[PROVIDED INFORMATION Boundary: Start]

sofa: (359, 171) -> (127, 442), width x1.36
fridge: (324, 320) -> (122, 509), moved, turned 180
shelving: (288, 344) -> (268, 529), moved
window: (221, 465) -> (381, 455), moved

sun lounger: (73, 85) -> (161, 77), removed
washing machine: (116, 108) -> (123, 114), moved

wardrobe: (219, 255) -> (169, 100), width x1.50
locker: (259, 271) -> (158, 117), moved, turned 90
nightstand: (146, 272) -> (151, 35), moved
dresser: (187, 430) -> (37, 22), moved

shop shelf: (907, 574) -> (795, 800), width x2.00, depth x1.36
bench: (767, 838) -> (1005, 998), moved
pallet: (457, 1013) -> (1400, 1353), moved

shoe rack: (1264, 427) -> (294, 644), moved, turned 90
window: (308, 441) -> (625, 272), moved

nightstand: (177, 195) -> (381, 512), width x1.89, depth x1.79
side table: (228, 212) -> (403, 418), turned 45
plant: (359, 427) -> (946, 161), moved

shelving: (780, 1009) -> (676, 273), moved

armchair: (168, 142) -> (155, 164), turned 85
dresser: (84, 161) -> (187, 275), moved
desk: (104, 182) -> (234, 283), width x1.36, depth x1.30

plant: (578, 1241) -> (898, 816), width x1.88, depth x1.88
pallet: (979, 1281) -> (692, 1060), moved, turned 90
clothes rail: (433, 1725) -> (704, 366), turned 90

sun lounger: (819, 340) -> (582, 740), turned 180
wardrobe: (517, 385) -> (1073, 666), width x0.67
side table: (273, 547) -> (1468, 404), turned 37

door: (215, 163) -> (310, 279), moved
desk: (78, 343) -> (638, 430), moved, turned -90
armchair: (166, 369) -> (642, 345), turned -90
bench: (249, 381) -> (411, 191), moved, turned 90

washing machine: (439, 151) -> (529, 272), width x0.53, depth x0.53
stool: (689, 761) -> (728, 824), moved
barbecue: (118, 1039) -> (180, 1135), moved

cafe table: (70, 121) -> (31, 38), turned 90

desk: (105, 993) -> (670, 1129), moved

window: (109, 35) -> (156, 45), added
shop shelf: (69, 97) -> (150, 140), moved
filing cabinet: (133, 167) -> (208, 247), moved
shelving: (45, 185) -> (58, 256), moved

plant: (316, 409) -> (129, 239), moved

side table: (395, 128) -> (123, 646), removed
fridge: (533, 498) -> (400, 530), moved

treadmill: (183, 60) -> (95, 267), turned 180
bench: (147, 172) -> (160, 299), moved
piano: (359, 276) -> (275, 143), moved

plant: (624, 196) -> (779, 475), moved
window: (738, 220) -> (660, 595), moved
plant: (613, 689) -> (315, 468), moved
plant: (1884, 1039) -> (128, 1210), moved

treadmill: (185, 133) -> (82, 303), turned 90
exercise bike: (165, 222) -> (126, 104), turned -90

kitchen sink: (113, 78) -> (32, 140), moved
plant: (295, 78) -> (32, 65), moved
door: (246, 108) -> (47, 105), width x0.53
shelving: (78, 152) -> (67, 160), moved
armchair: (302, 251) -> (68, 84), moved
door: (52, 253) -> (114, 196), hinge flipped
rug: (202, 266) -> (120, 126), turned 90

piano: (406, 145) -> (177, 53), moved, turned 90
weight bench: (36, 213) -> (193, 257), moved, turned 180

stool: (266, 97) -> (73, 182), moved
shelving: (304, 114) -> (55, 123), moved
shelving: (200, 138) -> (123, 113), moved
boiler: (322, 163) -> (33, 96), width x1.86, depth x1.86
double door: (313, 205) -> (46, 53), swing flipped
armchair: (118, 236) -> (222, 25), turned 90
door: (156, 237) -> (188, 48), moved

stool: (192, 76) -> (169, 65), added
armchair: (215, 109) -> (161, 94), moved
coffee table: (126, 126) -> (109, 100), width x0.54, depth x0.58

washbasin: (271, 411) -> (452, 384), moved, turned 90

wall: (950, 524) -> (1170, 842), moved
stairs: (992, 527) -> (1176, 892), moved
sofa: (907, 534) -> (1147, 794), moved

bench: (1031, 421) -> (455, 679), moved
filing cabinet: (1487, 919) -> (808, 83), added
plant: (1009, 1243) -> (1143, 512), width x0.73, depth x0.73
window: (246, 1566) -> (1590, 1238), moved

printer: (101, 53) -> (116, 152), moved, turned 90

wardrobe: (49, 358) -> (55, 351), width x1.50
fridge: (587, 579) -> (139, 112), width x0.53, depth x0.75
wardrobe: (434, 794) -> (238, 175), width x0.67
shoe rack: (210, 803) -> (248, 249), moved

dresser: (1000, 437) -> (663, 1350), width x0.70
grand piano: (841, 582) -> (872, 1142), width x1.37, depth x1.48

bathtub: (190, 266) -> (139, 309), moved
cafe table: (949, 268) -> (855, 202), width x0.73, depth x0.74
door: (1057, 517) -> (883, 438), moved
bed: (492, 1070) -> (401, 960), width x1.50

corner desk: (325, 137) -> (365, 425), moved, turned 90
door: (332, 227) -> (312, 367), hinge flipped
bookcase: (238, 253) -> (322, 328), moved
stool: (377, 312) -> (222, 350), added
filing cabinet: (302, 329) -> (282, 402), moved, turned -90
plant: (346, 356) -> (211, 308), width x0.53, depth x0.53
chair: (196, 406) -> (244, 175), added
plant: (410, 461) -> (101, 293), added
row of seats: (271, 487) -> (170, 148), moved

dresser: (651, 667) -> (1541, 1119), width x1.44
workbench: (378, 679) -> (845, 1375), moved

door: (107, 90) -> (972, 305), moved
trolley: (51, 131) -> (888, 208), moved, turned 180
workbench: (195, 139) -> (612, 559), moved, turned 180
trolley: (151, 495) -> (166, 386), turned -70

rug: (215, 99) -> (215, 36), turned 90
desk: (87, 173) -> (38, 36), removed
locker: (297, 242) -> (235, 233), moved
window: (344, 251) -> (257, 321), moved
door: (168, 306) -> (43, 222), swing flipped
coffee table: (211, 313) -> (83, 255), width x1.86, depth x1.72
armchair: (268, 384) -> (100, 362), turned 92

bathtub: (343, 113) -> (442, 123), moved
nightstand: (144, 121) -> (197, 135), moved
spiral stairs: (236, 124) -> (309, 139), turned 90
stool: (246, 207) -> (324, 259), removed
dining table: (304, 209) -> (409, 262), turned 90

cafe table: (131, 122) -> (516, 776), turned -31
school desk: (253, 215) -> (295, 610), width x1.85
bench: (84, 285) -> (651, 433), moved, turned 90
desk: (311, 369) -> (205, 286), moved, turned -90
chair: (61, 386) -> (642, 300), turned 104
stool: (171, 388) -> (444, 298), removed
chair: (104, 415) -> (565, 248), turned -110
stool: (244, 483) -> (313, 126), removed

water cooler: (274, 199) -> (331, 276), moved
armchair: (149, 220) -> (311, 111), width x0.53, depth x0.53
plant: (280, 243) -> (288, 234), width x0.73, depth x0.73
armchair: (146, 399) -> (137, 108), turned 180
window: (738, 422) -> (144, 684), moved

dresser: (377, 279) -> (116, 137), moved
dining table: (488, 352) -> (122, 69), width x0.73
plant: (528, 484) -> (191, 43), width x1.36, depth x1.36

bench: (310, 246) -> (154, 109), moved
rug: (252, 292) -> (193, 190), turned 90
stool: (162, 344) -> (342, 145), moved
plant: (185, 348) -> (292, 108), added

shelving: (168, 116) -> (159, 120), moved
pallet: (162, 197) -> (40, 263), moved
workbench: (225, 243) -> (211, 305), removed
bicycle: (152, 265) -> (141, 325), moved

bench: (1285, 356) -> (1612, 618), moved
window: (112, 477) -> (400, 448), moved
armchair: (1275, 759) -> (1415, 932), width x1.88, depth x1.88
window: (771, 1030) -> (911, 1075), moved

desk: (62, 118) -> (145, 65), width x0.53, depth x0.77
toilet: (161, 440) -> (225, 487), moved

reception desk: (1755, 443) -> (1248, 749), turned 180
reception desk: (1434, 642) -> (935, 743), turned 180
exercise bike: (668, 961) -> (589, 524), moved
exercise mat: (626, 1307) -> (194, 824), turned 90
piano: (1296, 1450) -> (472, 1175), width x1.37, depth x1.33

[PROVIDED INFORMATION Boundary: End]

ABOUT THIS EXERCISE
The first line of the entries above marks where to begin; repeat each line exactly through the one that contains "shelving: (780, 1009) -> (676, 273), moved", and include that line.

WRITTEN SOLUTION
sofa: (359, 171) -> (127, 442), width x1.36
fridge: (324, 320) -> (122, 509), moved, turned 180
shelving: (288, 344) -> (268, 529), moved
window: (221, 465) -> (381, 455), moved

sun lounger: (73, 85) -> (161, 77), removed
washing machine: (116, 108) -> (123, 114), moved

wardrobe: (219, 255) -> (169, 100), width x1.50
locker: (259, 271) -> (158, 117), moved, turned 90
nightstand: (146, 272) -> (151, 35), moved
dresser: (187, 430) -> (37, 22), moved

shop shelf: (907, 574) -> (795, 800), width x2.00, depth x1.36
bench: (767, 838) -> (1005, 998), moved
pallet: (457, 1013) -> (1400, 1353), moved

shoe rack: (1264, 427) -> (294, 644), moved, turned 90
window: (308, 441) -> (625, 272), moved

nightstand: (177, 195) -> (381, 512), width x1.89, depth x1.79
side table: (228, 212) -> (403, 418), turned 45
plant: (359, 427) -> (946, 161), moved

shelving: (780, 1009) -> (676, 273), moved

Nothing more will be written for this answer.